ABOUT THIS TASK =>
The pictures are to be left out, and all remaining data is to be transcribed exactly as it appears.

### LISTED RECORDS ###

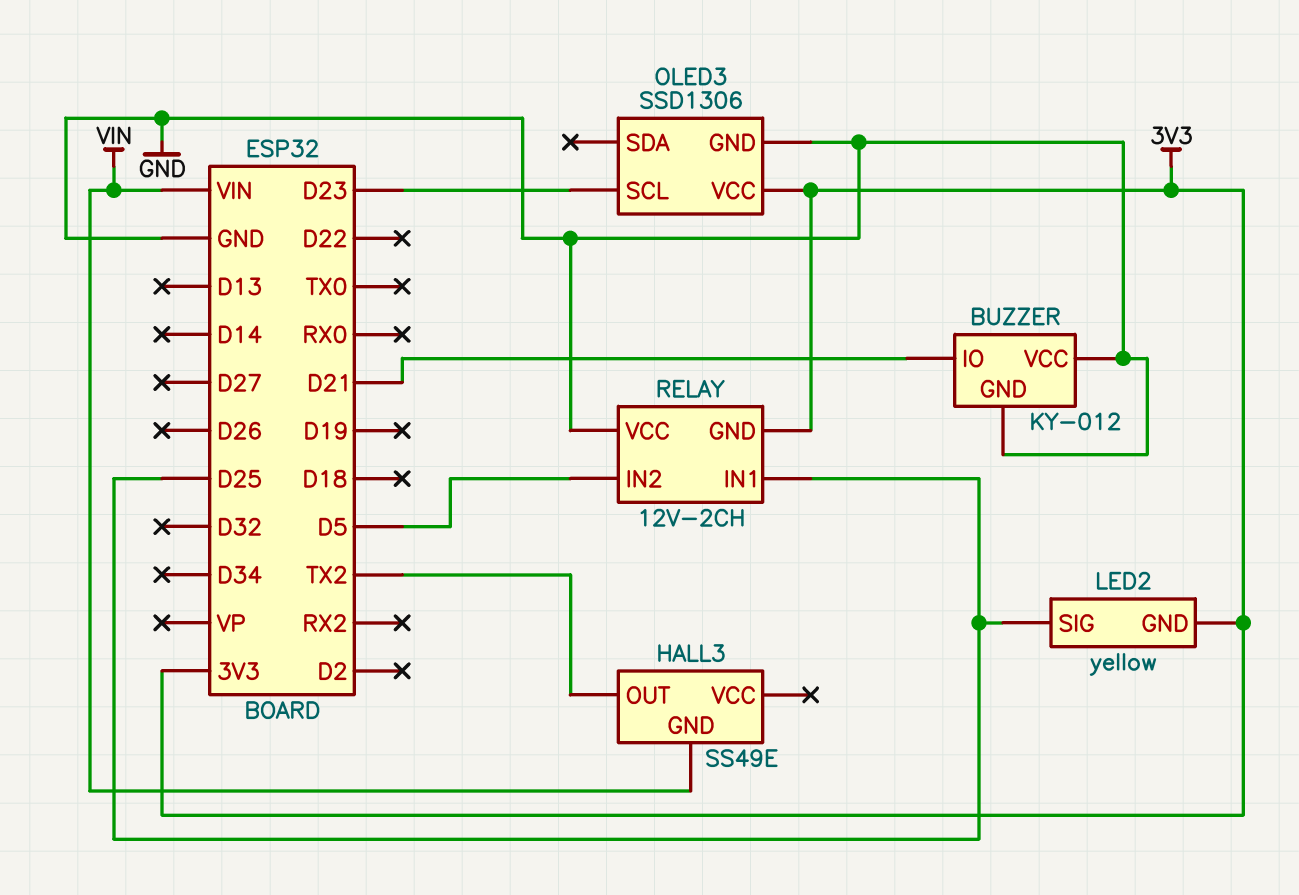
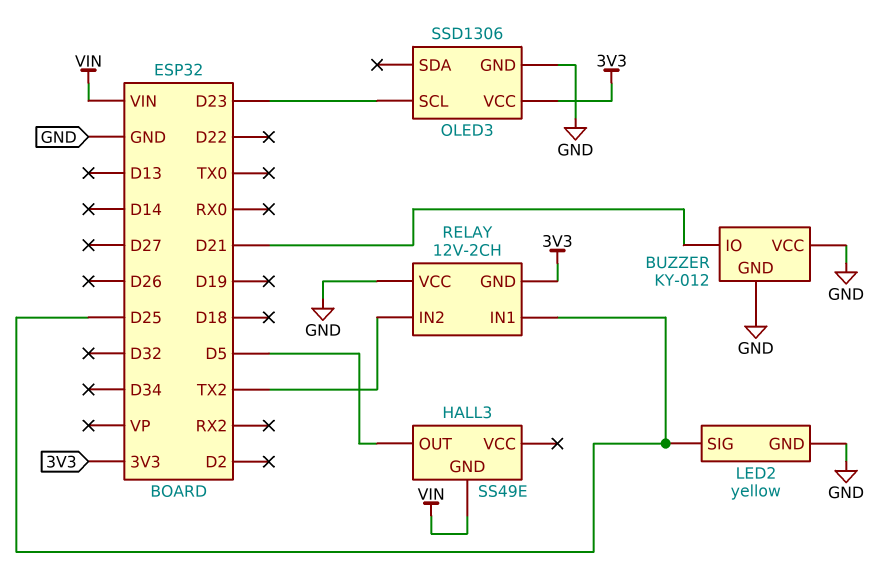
HALL3 pin OUT: TX2 -> D5
LED2 pin GND: 3V3 -> GND
RELAY pin IN2: D5 -> TX2

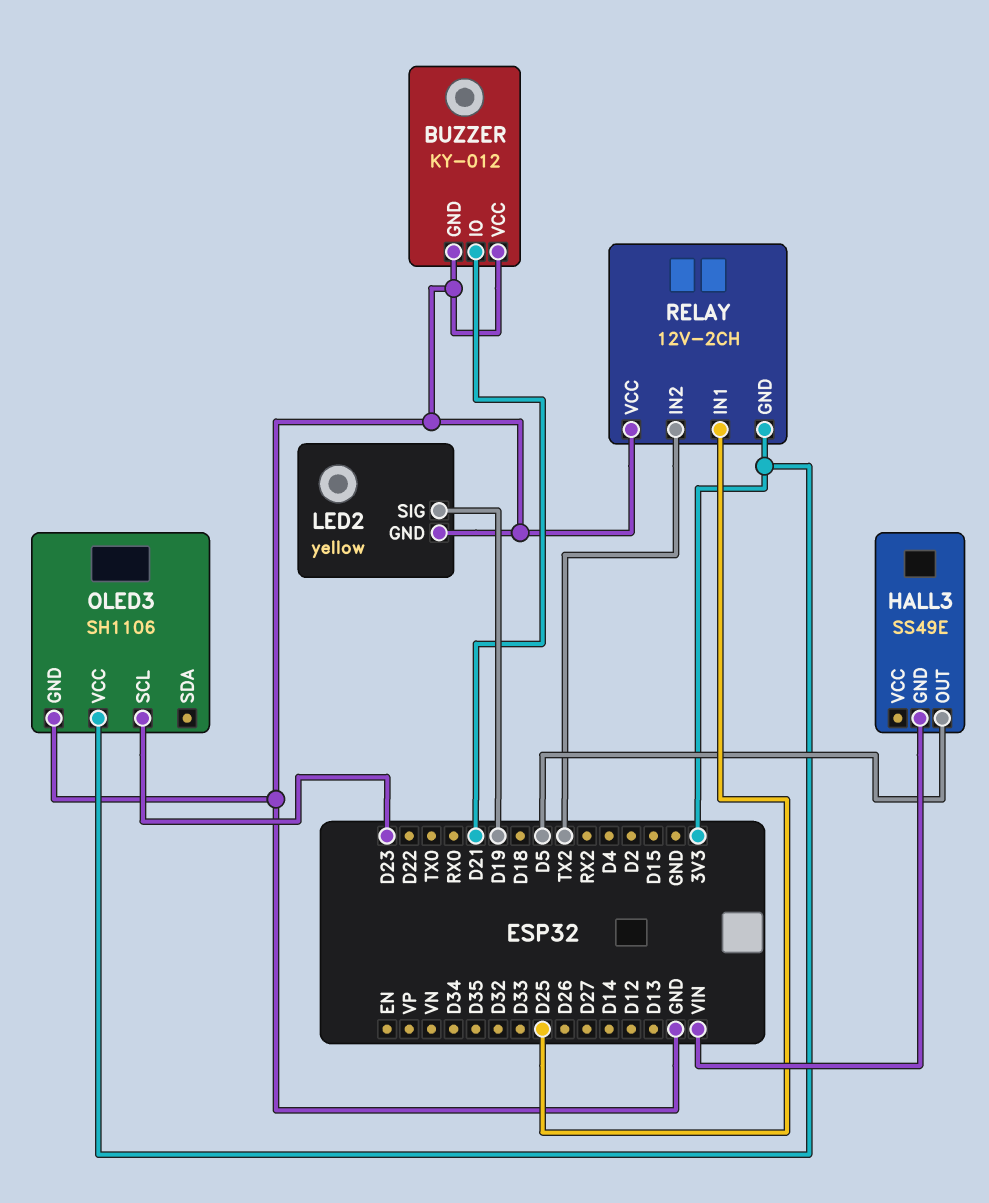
LED2 pin SIG: D25 -> D19
OLED3: SSD1306 -> SH1106

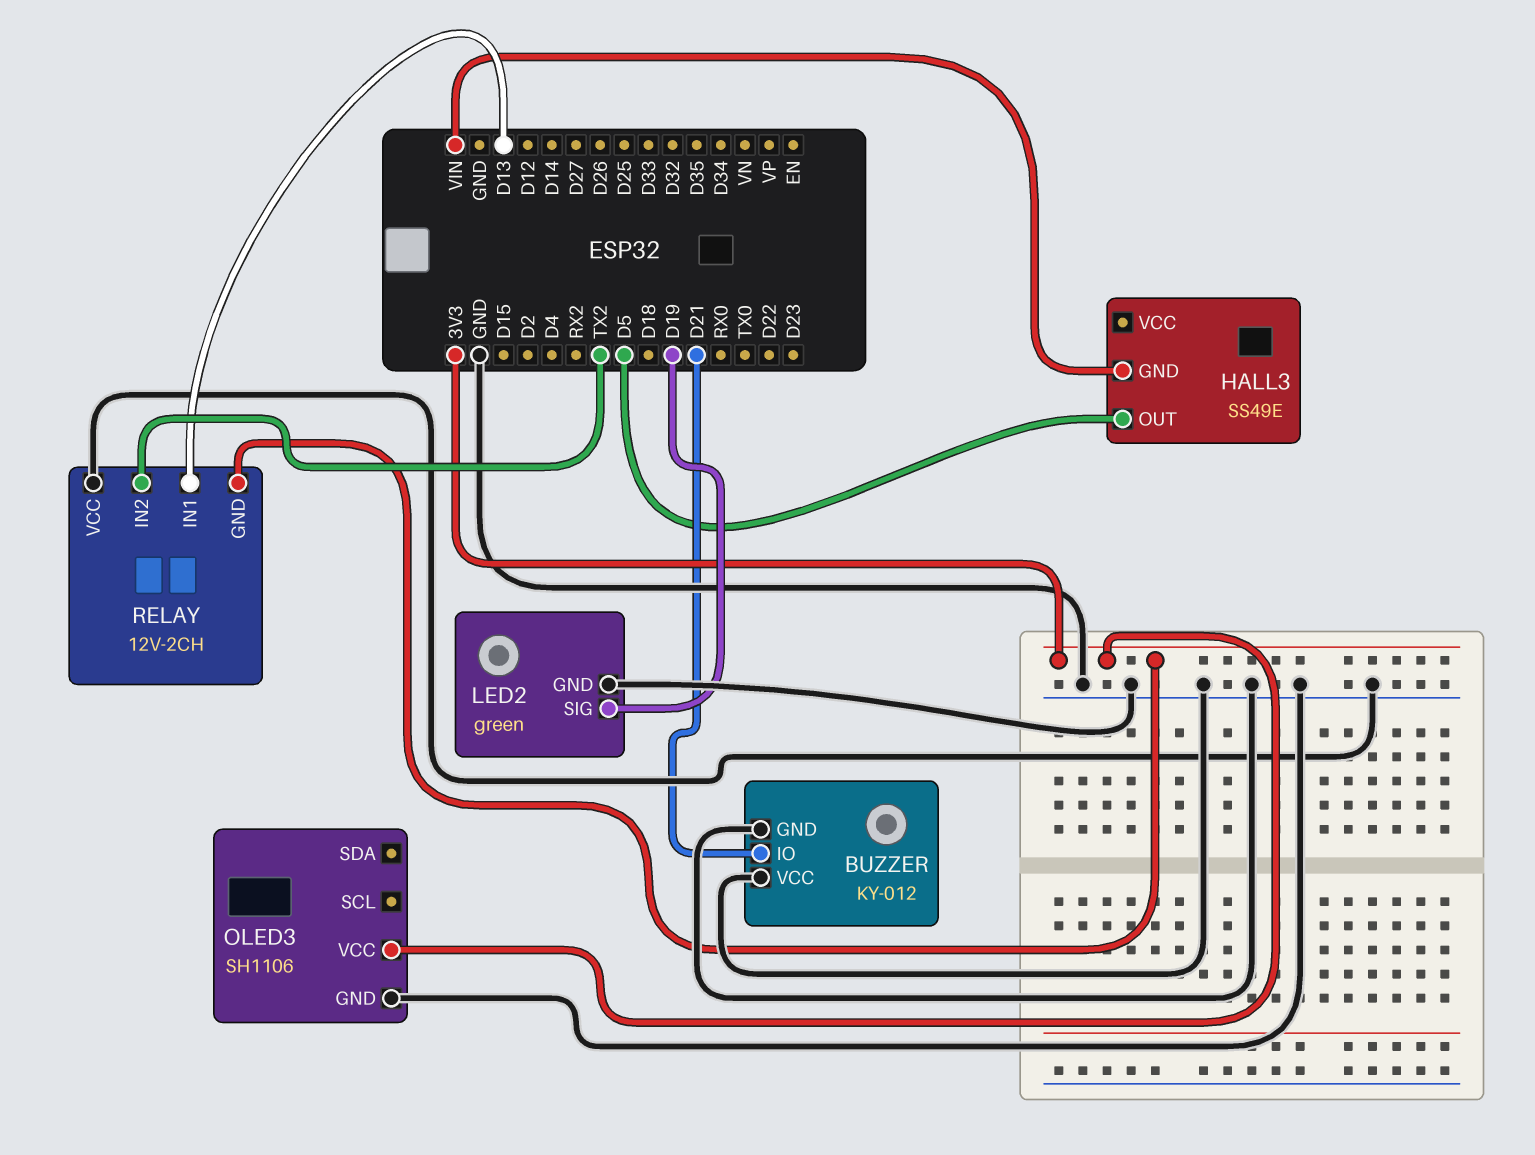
LED2: yellow -> green
OLED3 pin SCL: D23 -> none
RELAY pin IN1: D25 -> D13

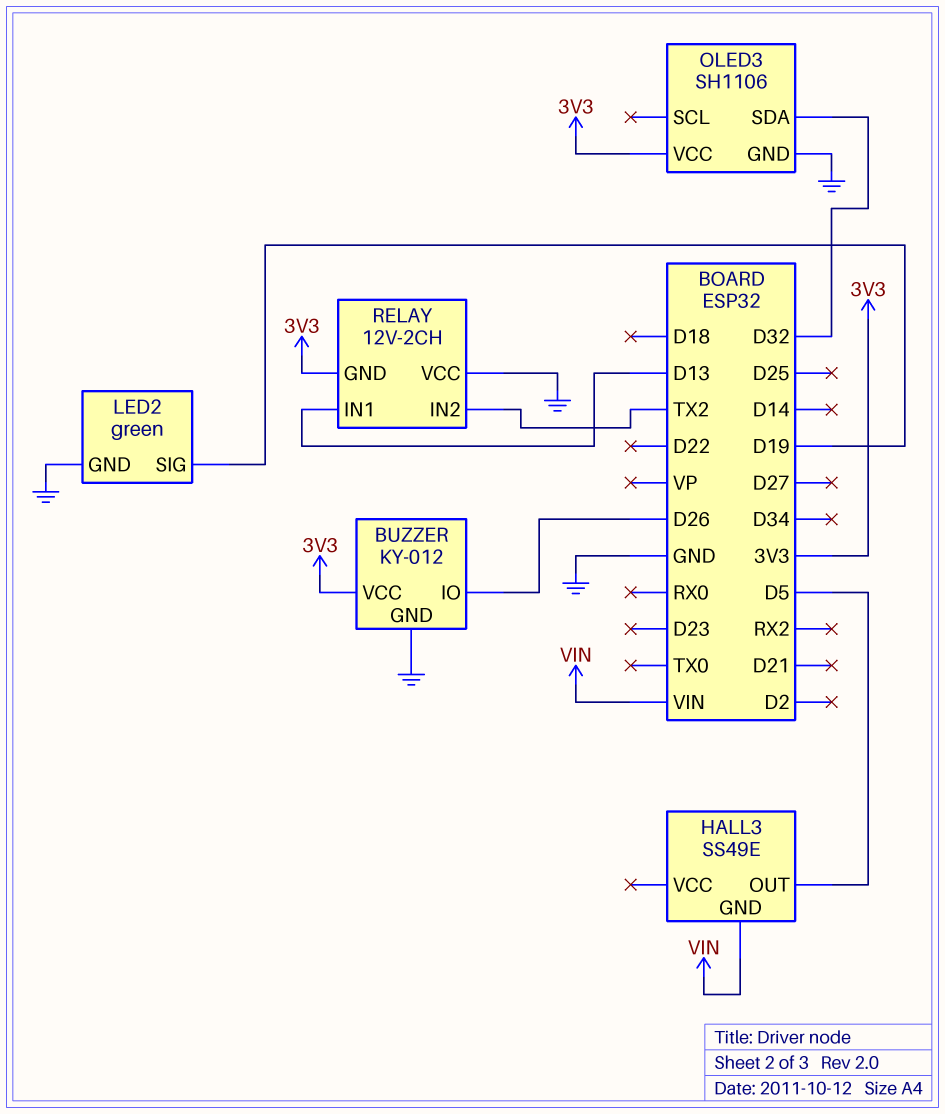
BUZZER pin IO: D21 -> D26
BUZZER pin VCC: GND -> 3V3
OLED3 pin SDA: none -> D32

###

OUTPUT FOR THIS EXERCISE =>
HALL3 pin OUT: TX2 -> D5
LED2 pin GND: 3V3 -> GND
RELAY pin IN2: D5 -> TX2

LED2 pin SIG: D25 -> D19
OLED3: SSD1306 -> SH1106

LED2: yellow -> green
OLED3 pin SCL: D23 -> none
RELAY pin IN1: D25 -> D13

BUZZER pin IO: D21 -> D26
BUZZER pin VCC: GND -> 3V3
OLED3 pin SDA: none -> D32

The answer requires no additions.